* Activity *
An exact transcription is needed of the lines below from the one with "(203, 226) = (491, 401): none" through the one with "(508, 254) = (609, 229): green", with no other lines and no pictures.

(Scene change data)
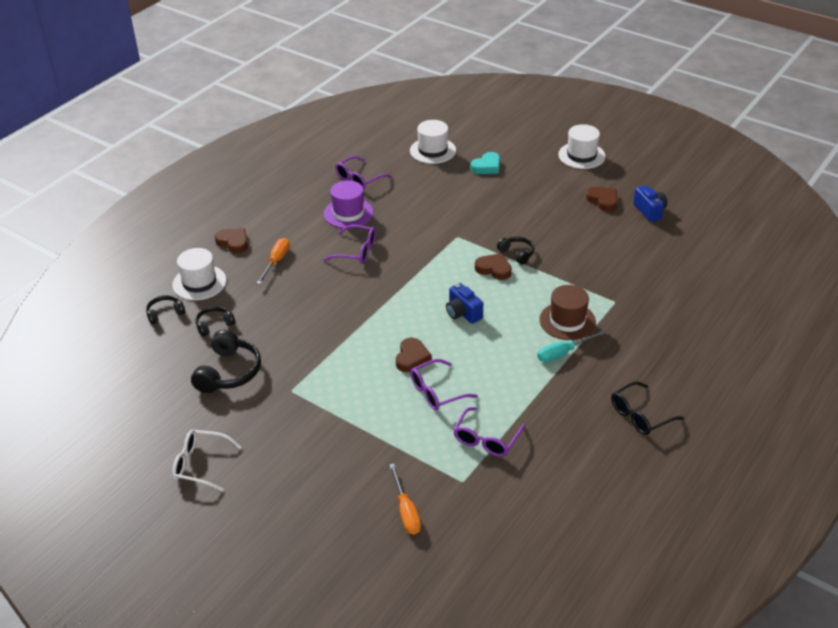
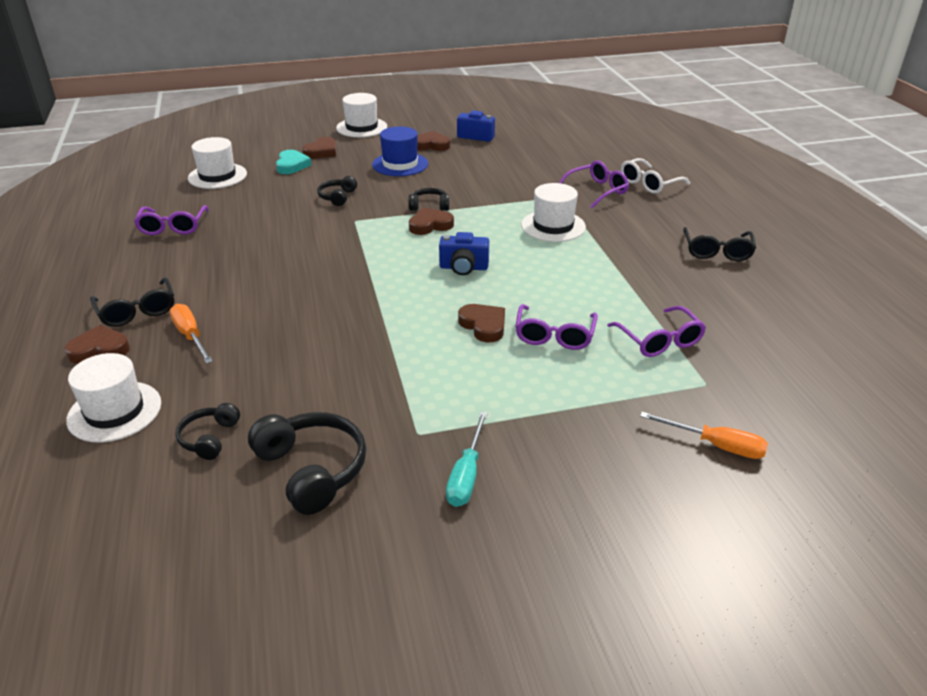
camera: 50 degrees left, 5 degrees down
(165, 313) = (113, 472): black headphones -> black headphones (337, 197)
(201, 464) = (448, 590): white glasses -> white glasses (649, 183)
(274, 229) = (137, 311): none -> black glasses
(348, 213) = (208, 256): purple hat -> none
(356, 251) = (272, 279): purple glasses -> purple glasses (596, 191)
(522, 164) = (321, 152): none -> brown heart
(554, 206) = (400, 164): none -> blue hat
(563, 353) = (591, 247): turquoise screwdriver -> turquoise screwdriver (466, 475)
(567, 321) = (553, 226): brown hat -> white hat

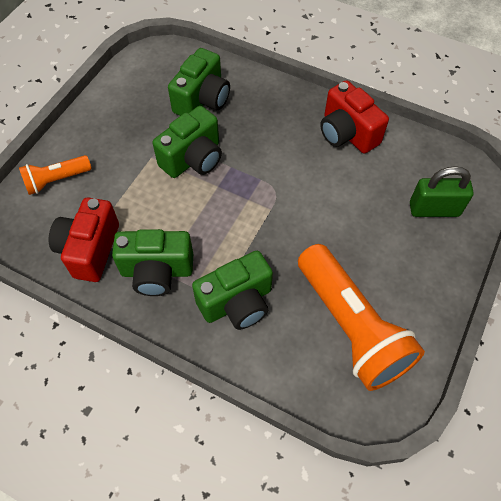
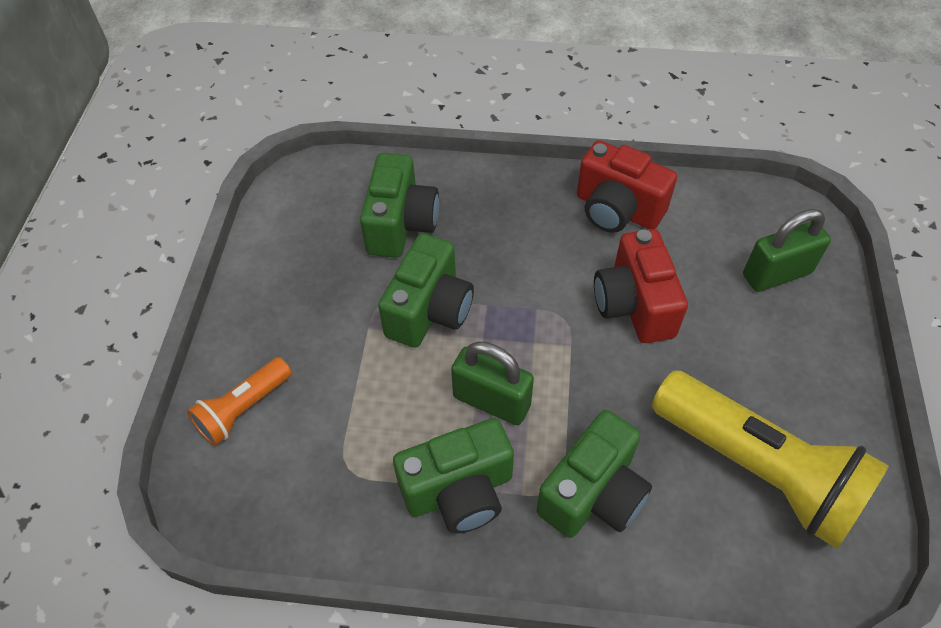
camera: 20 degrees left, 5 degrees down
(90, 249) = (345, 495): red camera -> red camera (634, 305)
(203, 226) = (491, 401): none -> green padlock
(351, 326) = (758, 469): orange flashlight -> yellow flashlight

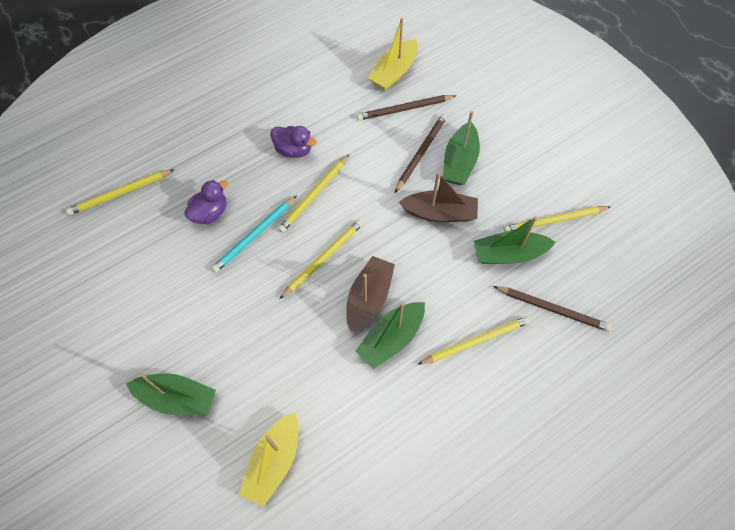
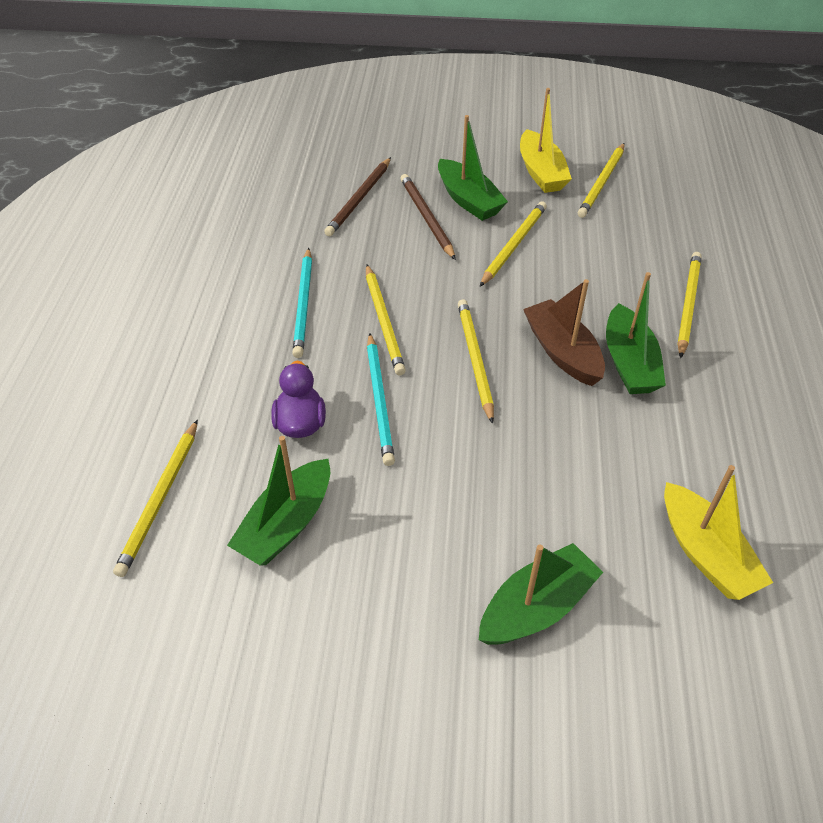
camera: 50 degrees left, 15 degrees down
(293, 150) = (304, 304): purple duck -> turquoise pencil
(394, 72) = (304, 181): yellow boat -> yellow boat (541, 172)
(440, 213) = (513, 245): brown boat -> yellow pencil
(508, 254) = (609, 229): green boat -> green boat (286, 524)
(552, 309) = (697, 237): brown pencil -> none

--

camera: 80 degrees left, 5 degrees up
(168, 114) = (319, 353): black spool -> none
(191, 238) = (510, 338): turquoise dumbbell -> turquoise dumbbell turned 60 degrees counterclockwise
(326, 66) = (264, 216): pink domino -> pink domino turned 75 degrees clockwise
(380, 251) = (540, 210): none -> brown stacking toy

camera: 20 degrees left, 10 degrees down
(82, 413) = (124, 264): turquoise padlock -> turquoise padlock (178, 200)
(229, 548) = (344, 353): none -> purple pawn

* The answer *
(203, 226) = (491, 401): none -> green padlock
(351, 326) = (758, 469): orange flashlight -> yellow flashlight

camera: 50 degrees left, 15 degrees down
(293, 150) = (304, 304): purple duck -> turquoise pencil
(394, 72) = (304, 181): yellow boat -> yellow boat (541, 172)
(440, 213) = (513, 245): brown boat -> yellow pencil
(508, 254) = (609, 229): green boat -> green boat (286, 524)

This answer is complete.